- **SOURCE INFORMATION**

□ □ □ □ □ □ □

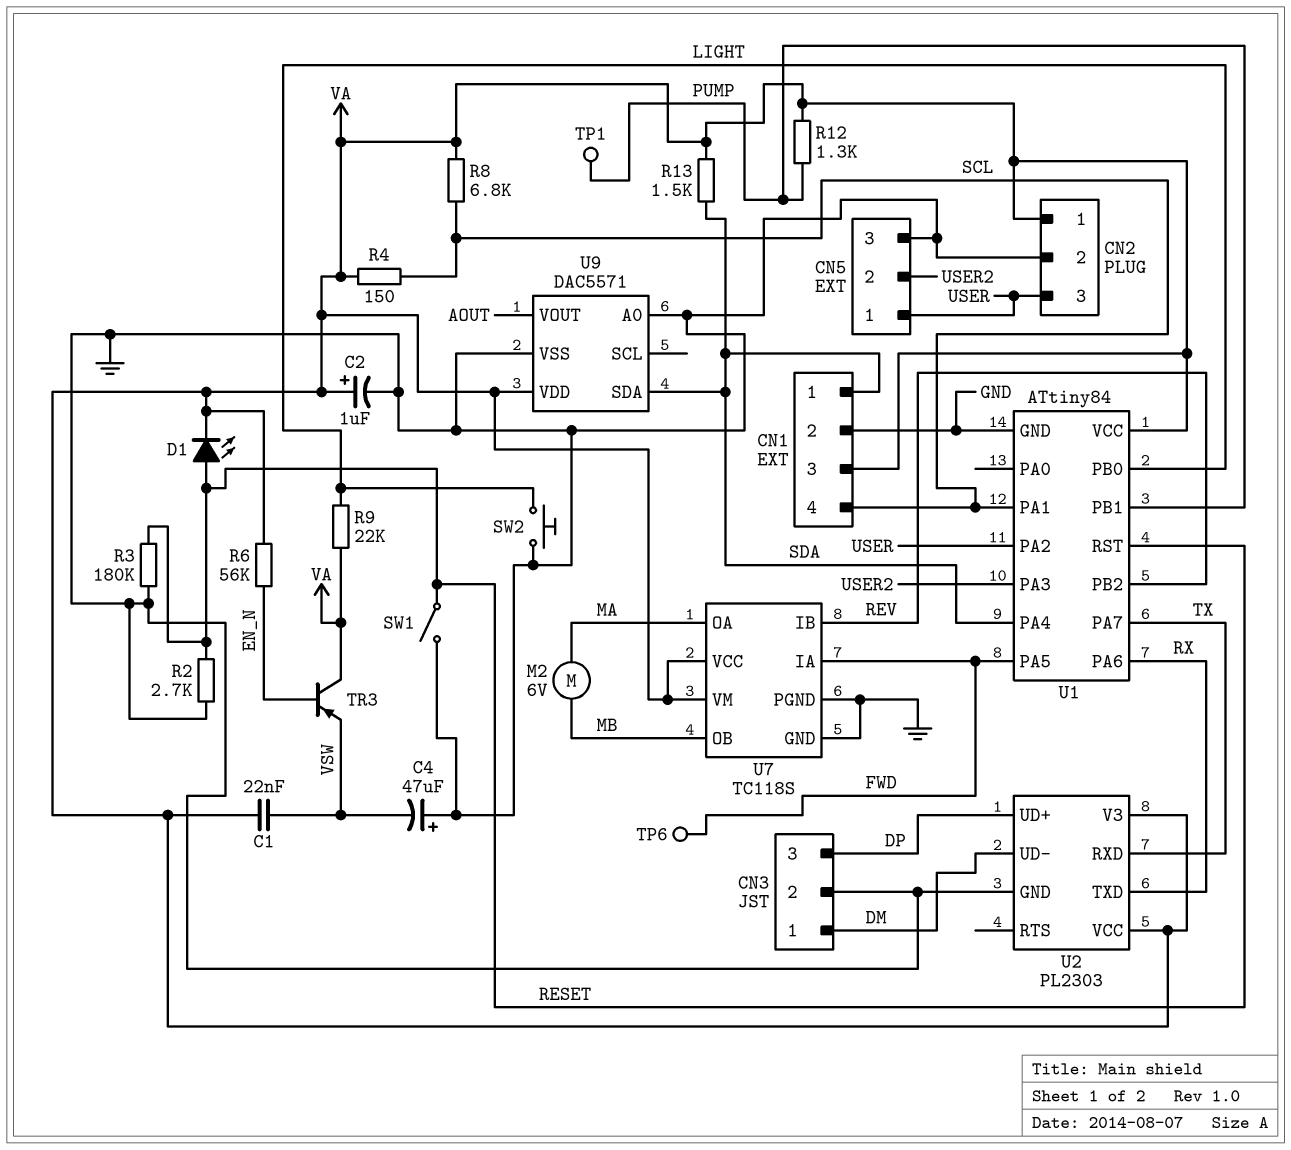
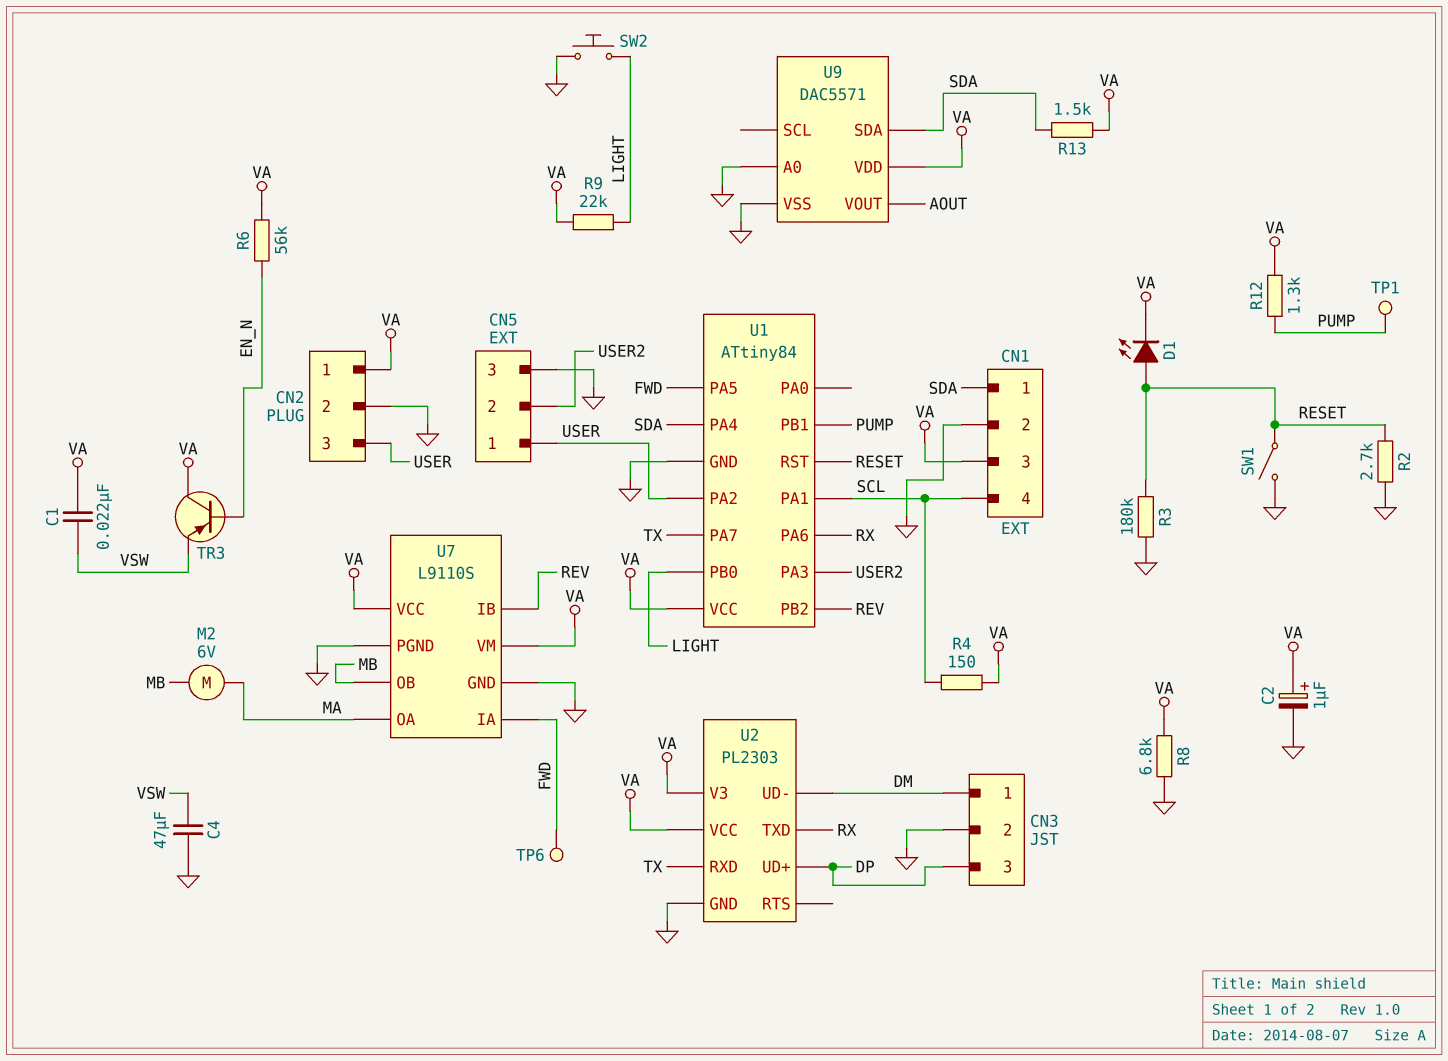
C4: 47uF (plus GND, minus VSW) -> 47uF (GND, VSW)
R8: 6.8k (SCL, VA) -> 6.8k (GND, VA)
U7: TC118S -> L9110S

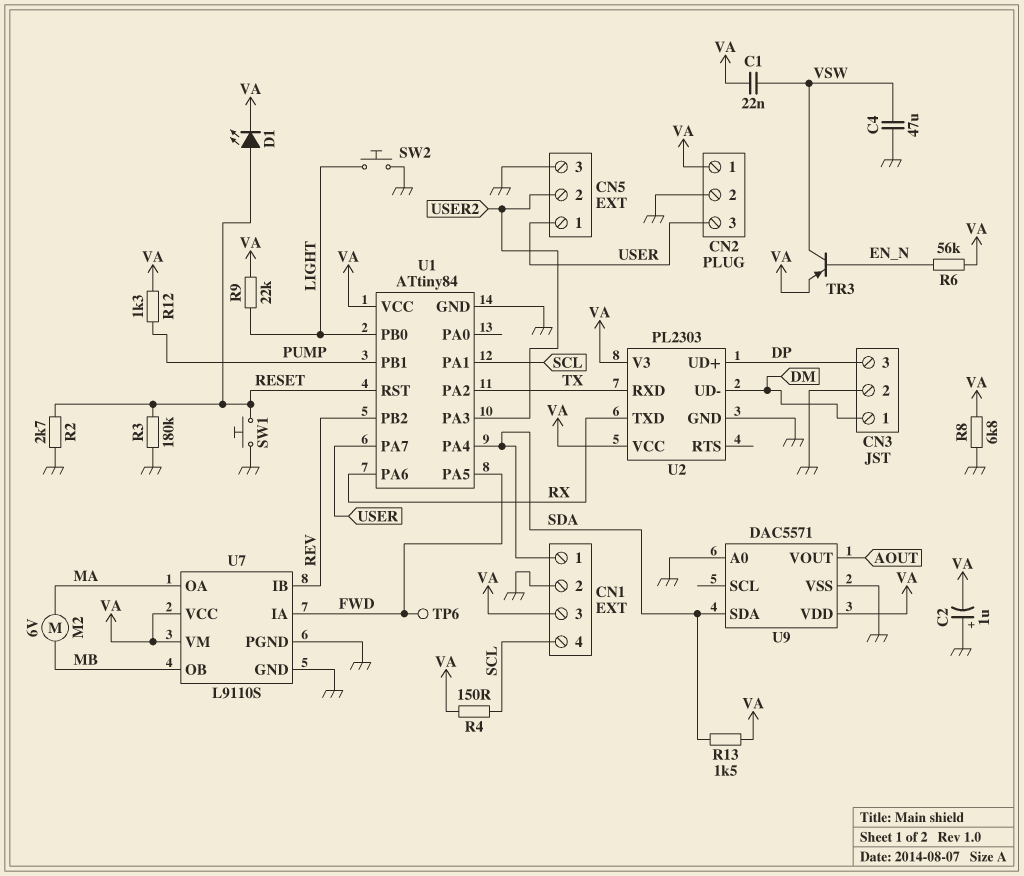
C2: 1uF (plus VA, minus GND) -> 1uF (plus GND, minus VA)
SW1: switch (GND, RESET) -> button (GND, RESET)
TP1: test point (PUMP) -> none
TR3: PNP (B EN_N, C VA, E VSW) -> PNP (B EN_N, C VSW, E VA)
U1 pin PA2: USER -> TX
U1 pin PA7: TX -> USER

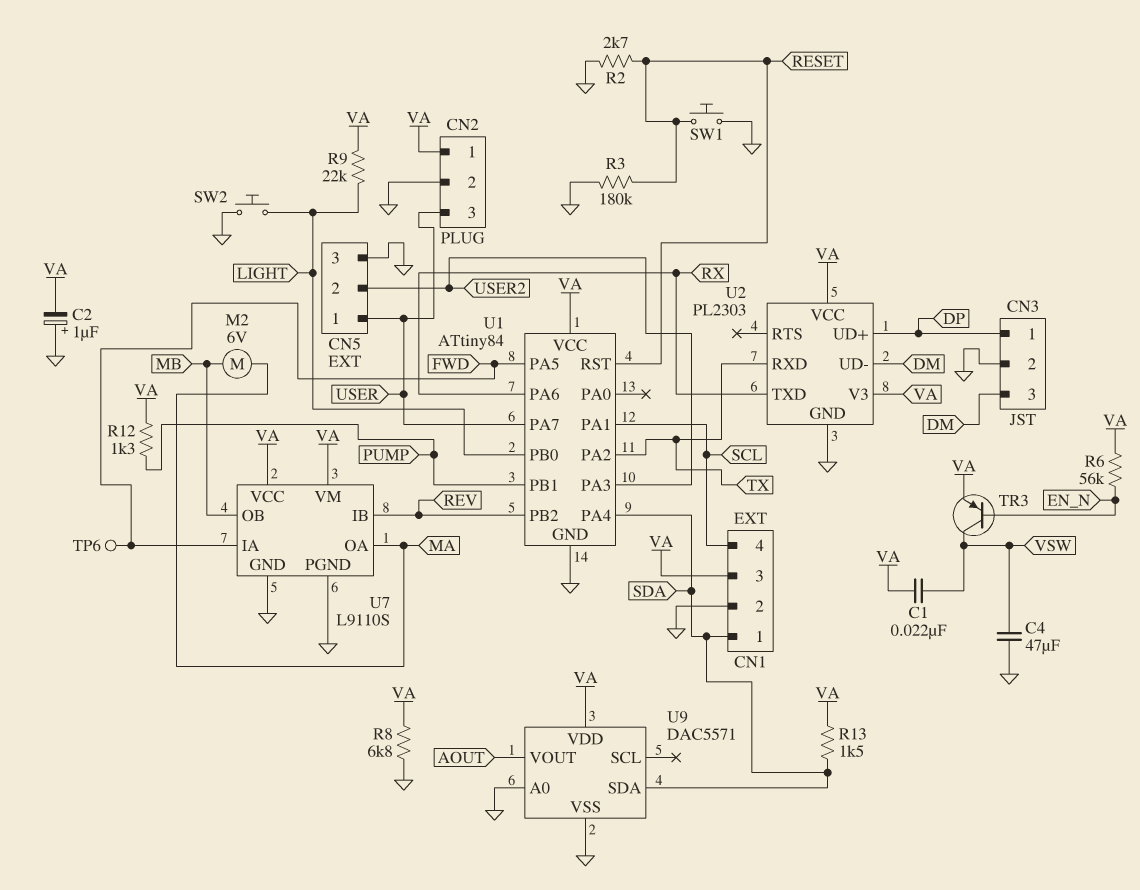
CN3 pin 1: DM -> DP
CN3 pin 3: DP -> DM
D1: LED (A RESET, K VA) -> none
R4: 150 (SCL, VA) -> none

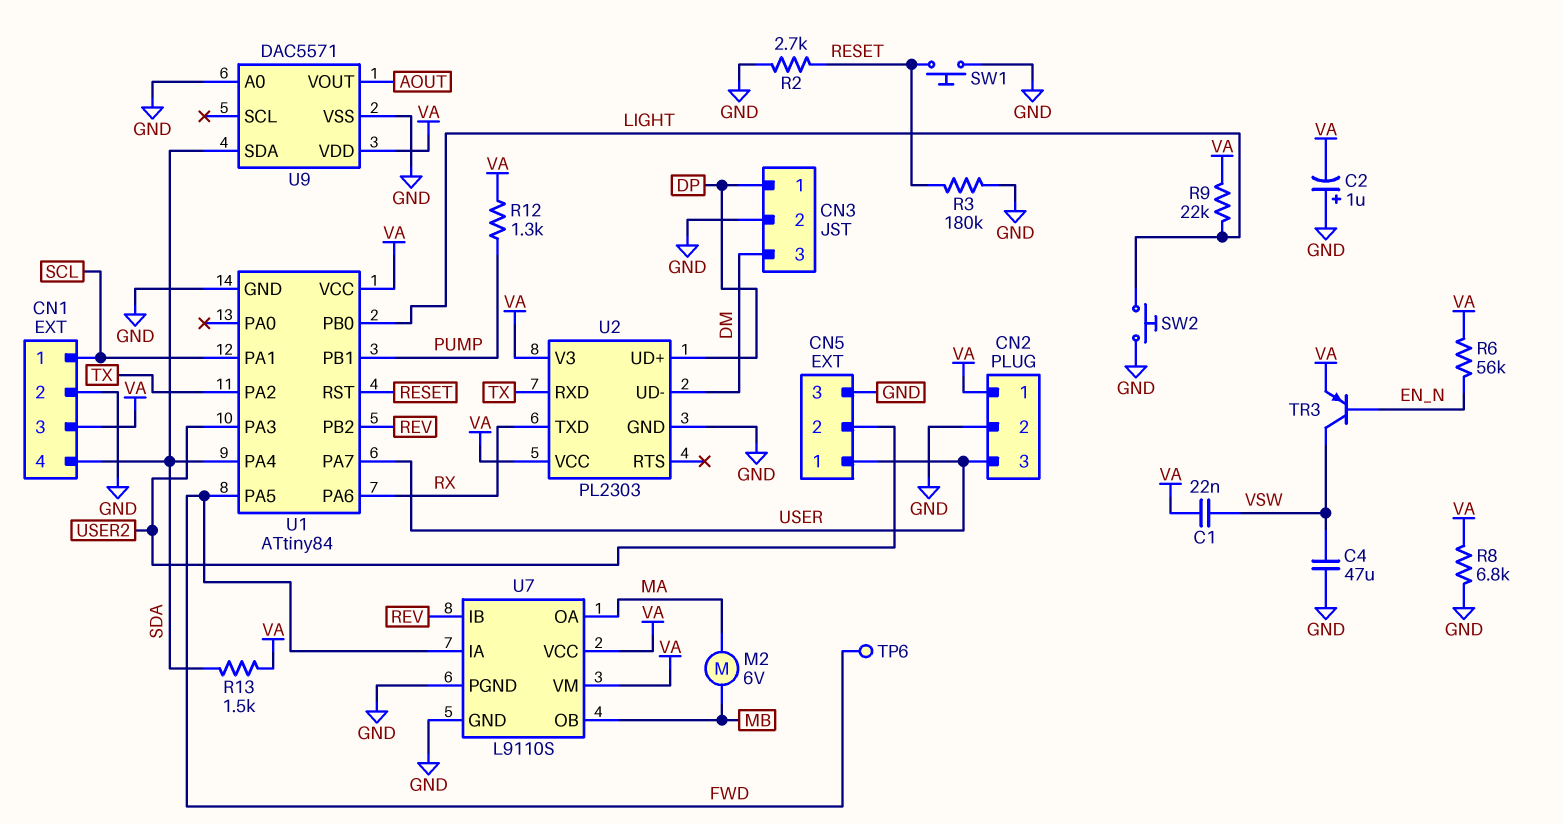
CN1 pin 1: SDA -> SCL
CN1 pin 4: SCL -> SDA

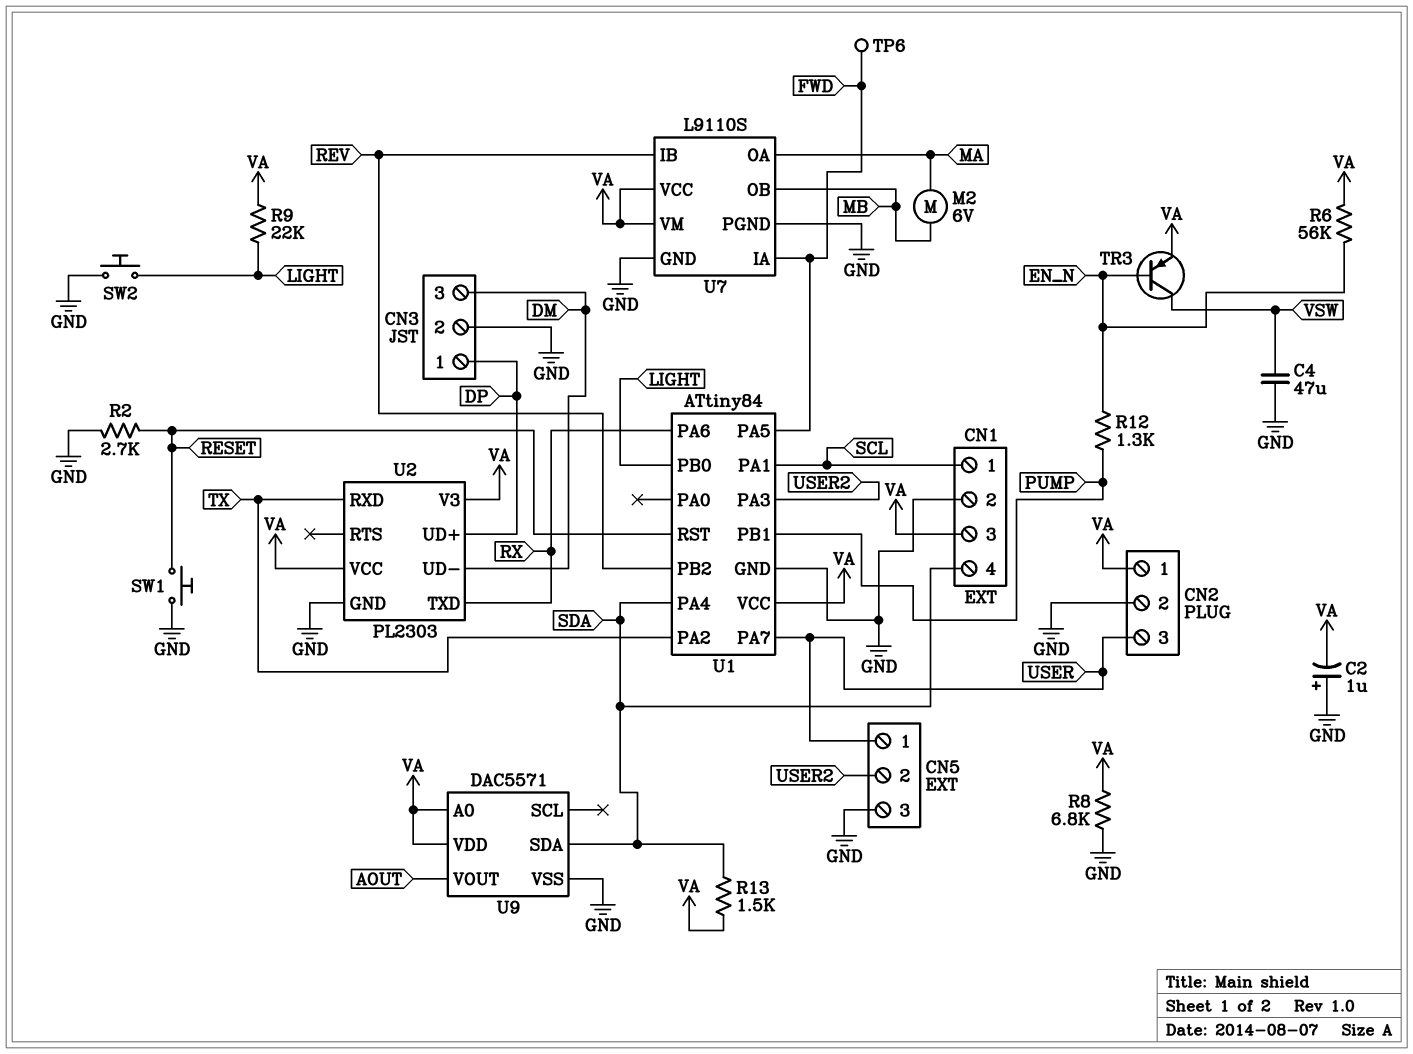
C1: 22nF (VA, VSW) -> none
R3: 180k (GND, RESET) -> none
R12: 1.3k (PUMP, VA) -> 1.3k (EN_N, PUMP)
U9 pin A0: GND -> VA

□ □ □ □ □ □ □

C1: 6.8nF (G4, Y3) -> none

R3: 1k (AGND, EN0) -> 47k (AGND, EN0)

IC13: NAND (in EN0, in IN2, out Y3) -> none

□ □ □ □ □ □ □

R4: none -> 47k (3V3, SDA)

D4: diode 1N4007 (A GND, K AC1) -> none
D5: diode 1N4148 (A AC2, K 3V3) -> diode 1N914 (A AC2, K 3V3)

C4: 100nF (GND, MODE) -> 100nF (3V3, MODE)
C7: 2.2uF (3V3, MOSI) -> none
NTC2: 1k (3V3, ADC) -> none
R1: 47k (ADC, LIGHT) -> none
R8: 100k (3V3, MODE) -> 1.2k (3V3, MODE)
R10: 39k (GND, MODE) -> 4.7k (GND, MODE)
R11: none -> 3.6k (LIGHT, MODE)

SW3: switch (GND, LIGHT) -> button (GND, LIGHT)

□ □ □ □ □ □ □

- **WORK INSTRUCTIONS**
Repeat exactly the lines above, from the line that contains "CN3 pin 1: DM -> DP" down through the line that contains "U9 pin A0: GND -> VA". Include both of those lines and none of the pictures.

- **RESPONSE AREA**
CN3 pin 1: DM -> DP
CN3 pin 3: DP -> DM
D1: LED (A RESET, K VA) -> none
R4: 150 (SCL, VA) -> none

CN1 pin 1: SDA -> SCL
CN1 pin 4: SCL -> SDA

C1: 22nF (VA, VSW) -> none
R3: 180k (GND, RESET) -> none
R12: 1.3k (PUMP, VA) -> 1.3k (EN_N, PUMP)
U9 pin A0: GND -> VA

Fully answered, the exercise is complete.